WHAT YOU SHOULD DO: The expected output is the first line of the data below and every line after it, up to and including the line containing "M206: motor 6V", each reproduced exactly.

Top of ENTRIES SHOWN

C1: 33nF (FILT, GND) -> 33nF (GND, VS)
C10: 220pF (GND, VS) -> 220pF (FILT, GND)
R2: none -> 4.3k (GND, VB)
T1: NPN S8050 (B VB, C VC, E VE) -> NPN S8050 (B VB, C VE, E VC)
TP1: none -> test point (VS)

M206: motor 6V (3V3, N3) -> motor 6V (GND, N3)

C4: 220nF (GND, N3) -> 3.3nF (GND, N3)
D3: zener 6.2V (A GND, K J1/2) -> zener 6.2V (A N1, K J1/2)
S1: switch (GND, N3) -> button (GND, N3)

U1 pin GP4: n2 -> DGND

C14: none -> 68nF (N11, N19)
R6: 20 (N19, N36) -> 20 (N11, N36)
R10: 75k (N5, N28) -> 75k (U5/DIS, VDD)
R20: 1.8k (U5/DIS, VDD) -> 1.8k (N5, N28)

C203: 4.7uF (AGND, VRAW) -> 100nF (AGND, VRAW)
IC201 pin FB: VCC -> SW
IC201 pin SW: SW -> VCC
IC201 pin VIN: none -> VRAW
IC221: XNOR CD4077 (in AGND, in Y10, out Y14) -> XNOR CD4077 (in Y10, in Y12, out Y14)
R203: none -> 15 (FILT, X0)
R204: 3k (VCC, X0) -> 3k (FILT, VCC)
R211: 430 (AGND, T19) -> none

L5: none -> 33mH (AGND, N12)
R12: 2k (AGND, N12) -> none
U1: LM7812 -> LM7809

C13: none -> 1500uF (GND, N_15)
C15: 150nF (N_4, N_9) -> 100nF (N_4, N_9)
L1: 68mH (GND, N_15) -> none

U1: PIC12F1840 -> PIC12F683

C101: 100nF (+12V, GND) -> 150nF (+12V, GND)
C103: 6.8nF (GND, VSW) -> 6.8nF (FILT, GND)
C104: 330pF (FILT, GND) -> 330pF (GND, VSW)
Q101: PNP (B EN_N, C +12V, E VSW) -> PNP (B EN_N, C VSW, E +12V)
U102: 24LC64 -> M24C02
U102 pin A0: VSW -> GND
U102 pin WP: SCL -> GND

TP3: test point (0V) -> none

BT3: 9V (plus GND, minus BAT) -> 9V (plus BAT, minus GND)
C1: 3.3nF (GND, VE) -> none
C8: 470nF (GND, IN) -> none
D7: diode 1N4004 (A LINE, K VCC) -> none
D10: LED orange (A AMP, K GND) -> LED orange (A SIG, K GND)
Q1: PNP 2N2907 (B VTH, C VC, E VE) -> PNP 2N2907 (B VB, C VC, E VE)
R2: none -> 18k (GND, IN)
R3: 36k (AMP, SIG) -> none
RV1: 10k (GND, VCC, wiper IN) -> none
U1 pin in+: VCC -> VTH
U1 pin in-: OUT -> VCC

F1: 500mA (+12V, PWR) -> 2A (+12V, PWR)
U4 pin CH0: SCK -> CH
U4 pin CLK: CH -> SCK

Bottom of ENTRIES SHOWN

EXERCISE OUTPUT:
C1: 33nF (FILT, GND) -> 33nF (GND, VS)
C10: 220pF (GND, VS) -> 220pF (FILT, GND)
R2: none -> 4.3k (GND, VB)
T1: NPN S8050 (B VB, C VC, E VE) -> NPN S8050 (B VB, C VE, E VC)
TP1: none -> test point (VS)

M206: motor 6V (3V3, N3) -> motor 6V (GND, N3)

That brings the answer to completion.